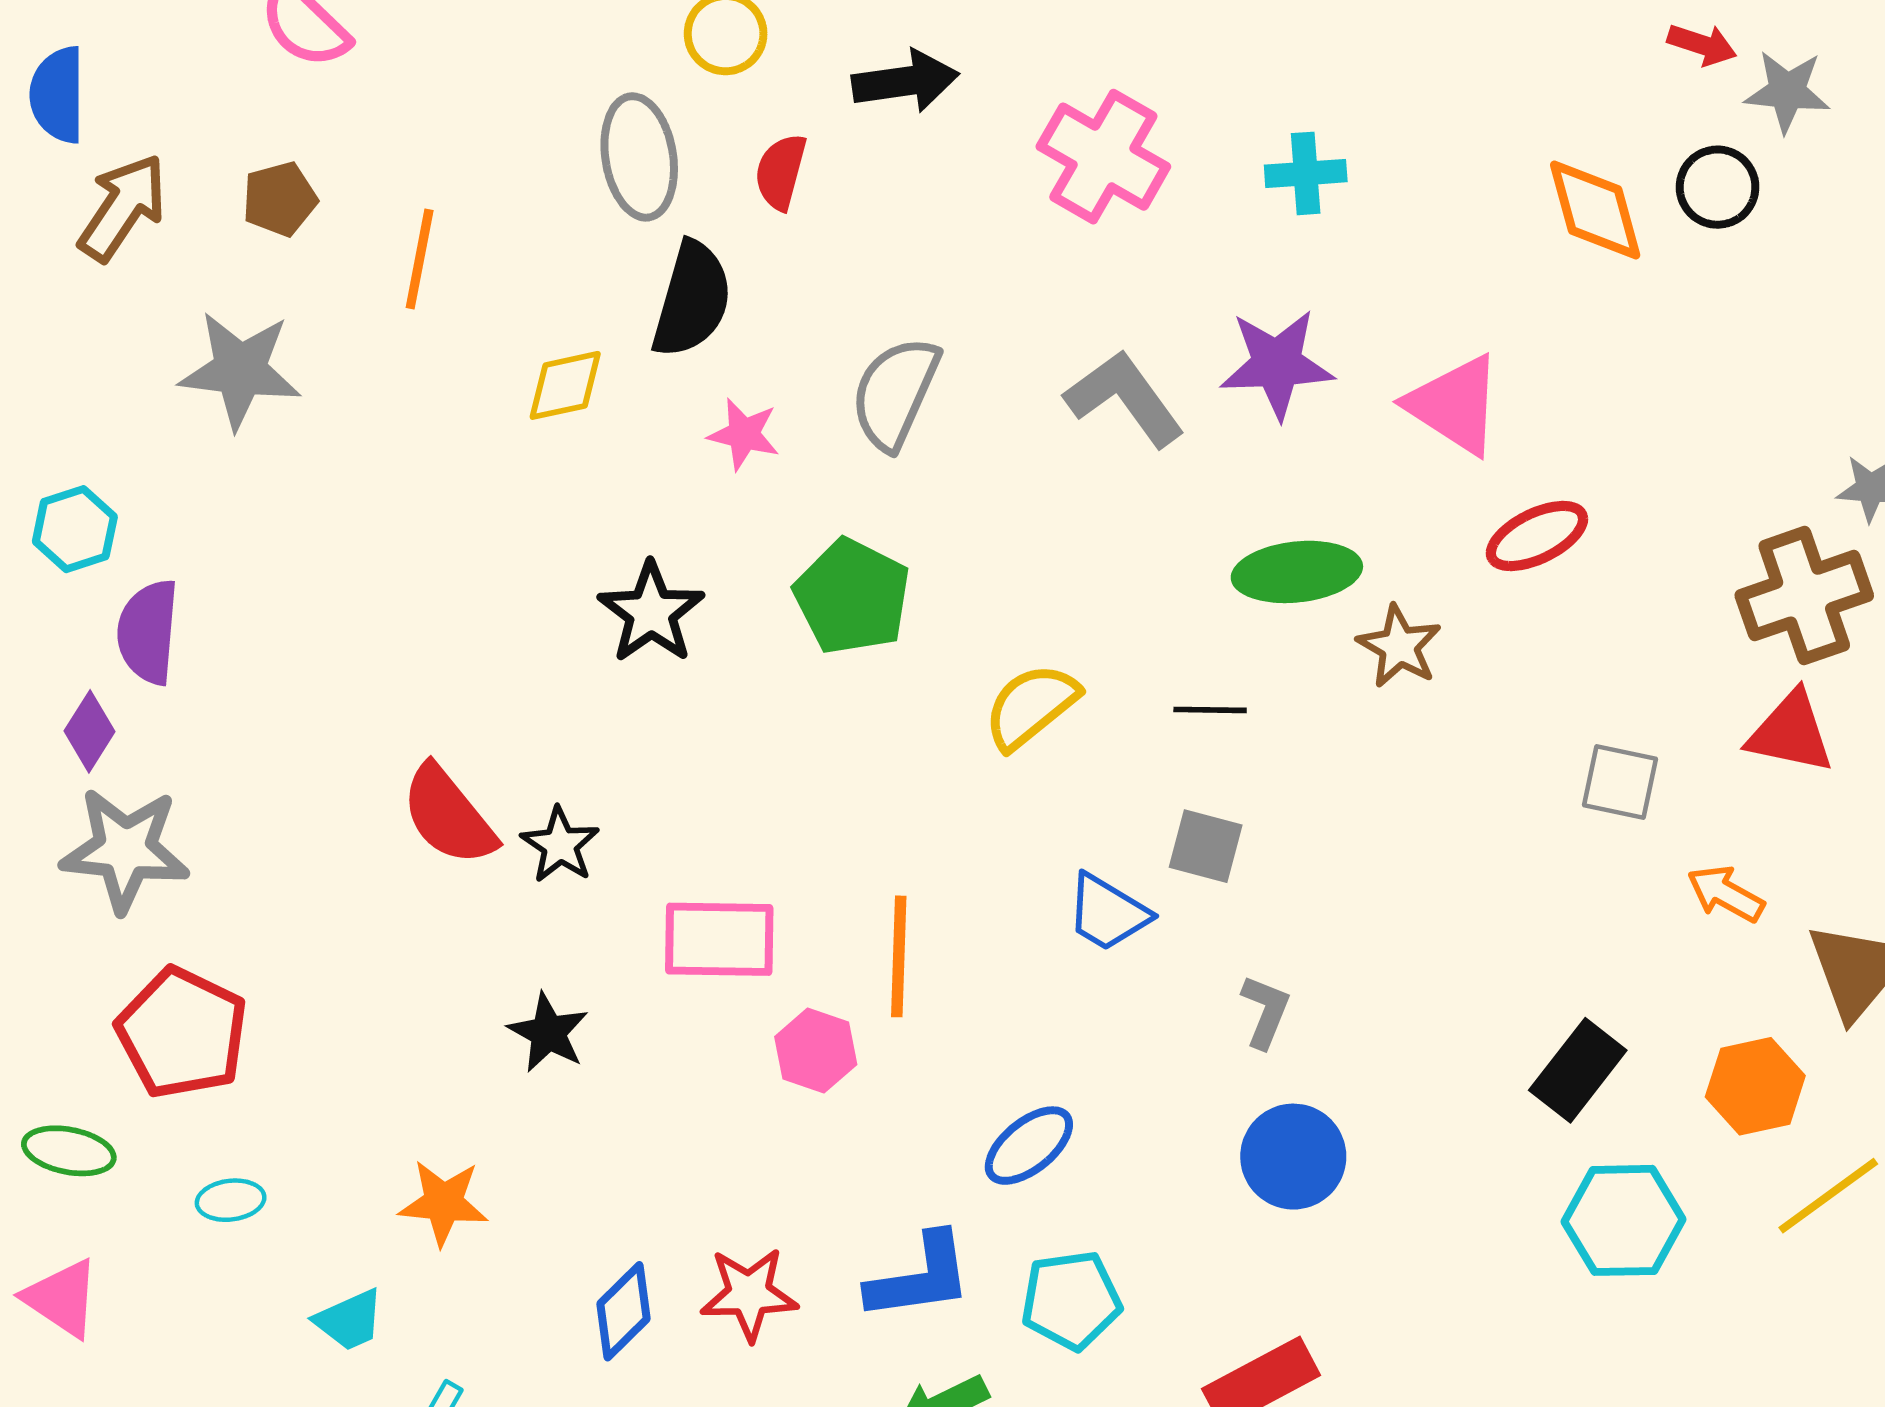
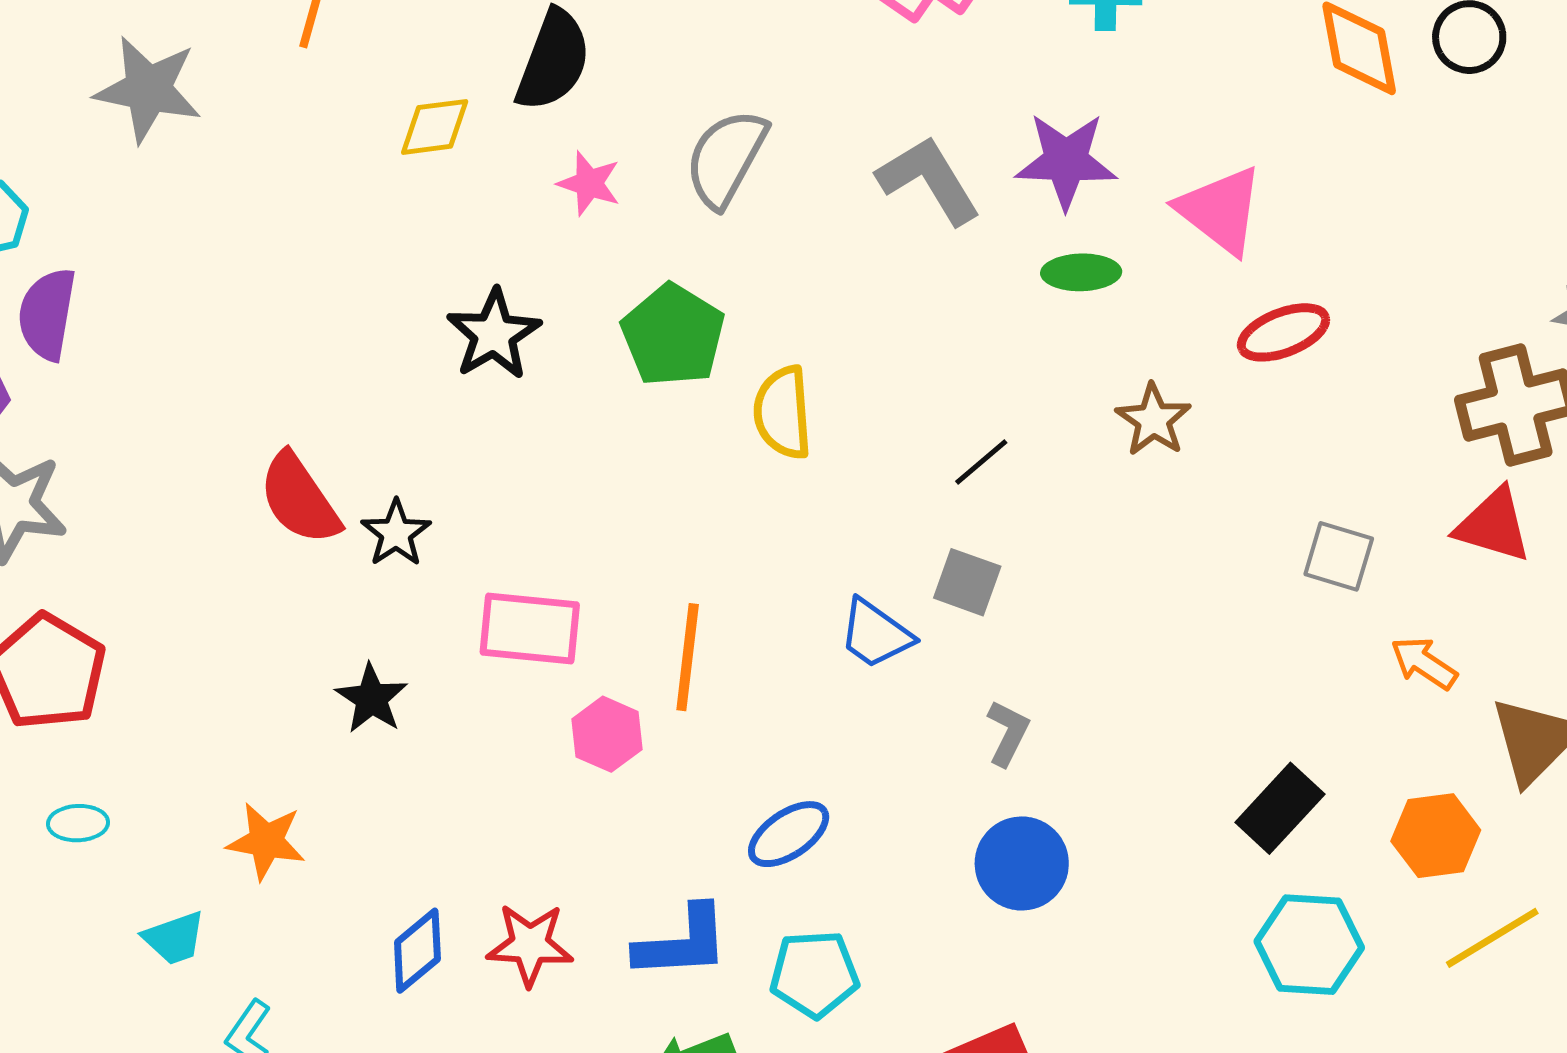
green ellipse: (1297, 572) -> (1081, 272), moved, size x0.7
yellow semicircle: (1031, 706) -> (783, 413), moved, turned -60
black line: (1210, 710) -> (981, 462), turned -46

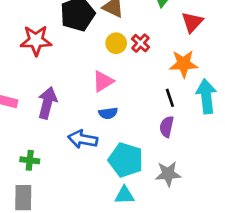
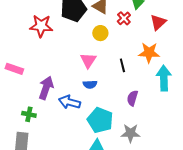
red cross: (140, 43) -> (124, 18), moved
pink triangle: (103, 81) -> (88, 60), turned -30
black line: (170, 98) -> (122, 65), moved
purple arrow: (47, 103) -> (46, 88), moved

**Exercise objective:** Each line from the one containing "pink triangle: (103, 81)" to the end of the listing above must be printed exactly, and no other line may appear.

**Solution:**
pink triangle: (103, 81) -> (88, 60), turned -30
black line: (170, 98) -> (122, 65), moved
purple arrow: (47, 103) -> (46, 88), moved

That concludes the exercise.